(The problem) Extract the full listing verbatim and drop any pictures from your copy.

(Data shown)
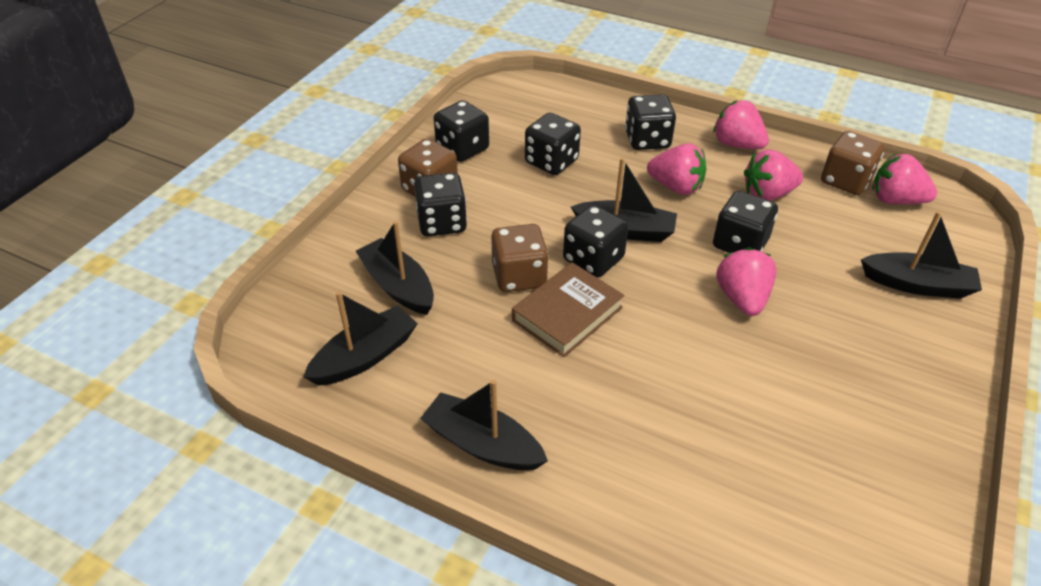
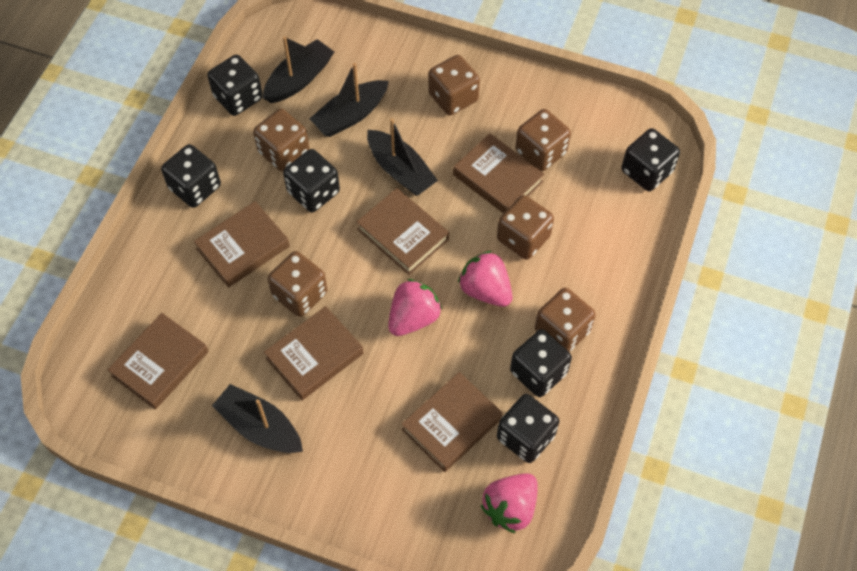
black boat: 5 -> 4
brown book: 1 -> 6
brown dice: 3 -> 6
pink strawberry: 5 -> 3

(Written solution)
black boat: 5 -> 4
brown book: 1 -> 6
brown dice: 3 -> 6
pink strawberry: 5 -> 3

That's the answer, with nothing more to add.